▶ [Instructions for the task] Exact repetition, pictures omitted: give every record below again.

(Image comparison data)
____________________
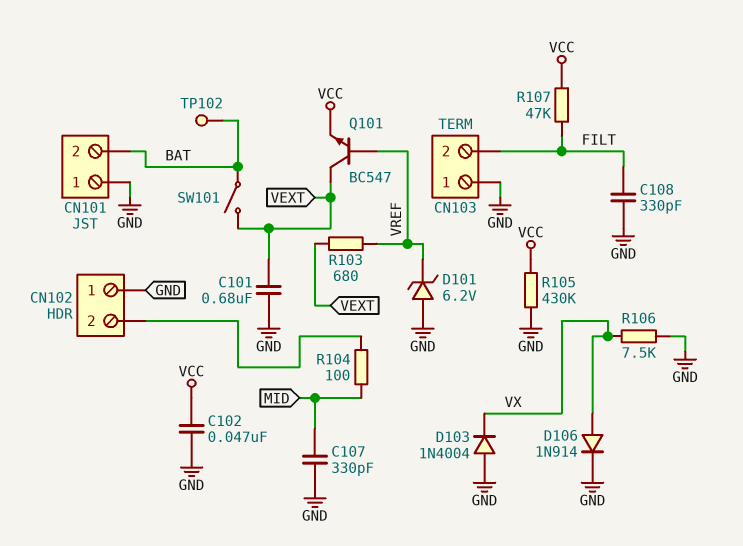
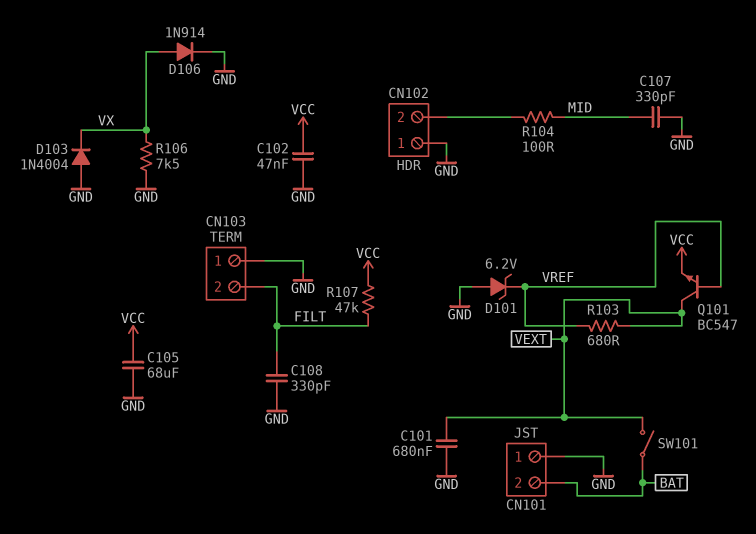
C105: none -> 68uF (GND, VCC)
R105: 430k (GND, VCC) -> none
TP102: test point (BAT) -> none

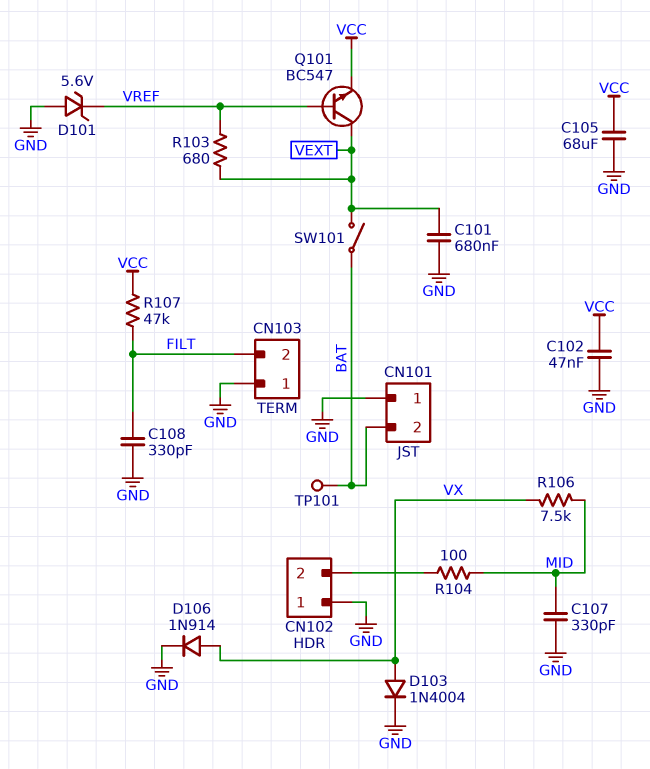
D101: zener 6.2V (A GND, K VREF) -> zener 5.6V (A GND, K VREF)
D103: diode 1N4004 (A GND, K VX) -> diode 1N4004 (A VX, K GND)
R106: 7.5k (GND, VX) -> 7.5k (MID, VX)
TP101: none -> test point (BAT)

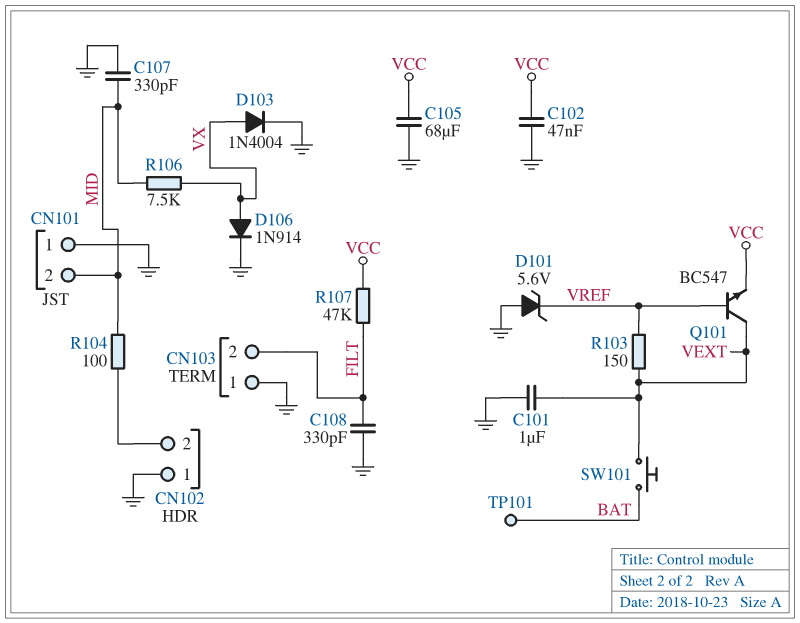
C101: 680nF (GND, VEXT) -> 1uF (GND, VEXT)
CN101 pin 2: BAT -> MID
R103: 680 (VEXT, VREF) -> 150 (VEXT, VREF)
SW101: switch (BAT, VEXT) -> button (BAT, VEXT)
____________________
▶ [Output below]
C105: none -> 68uF (GND, VCC)
R105: 430k (GND, VCC) -> none
TP102: test point (BAT) -> none

D101: zener 6.2V (A GND, K VREF) -> zener 5.6V (A GND, K VREF)
D103: diode 1N4004 (A GND, K VX) -> diode 1N4004 (A VX, K GND)
R106: 7.5k (GND, VX) -> 7.5k (MID, VX)
TP101: none -> test point (BAT)

C101: 680nF (GND, VEXT) -> 1uF (GND, VEXT)
CN101 pin 2: BAT -> MID
R103: 680 (VEXT, VREF) -> 150 (VEXT, VREF)
SW101: switch (BAT, VEXT) -> button (BAT, VEXT)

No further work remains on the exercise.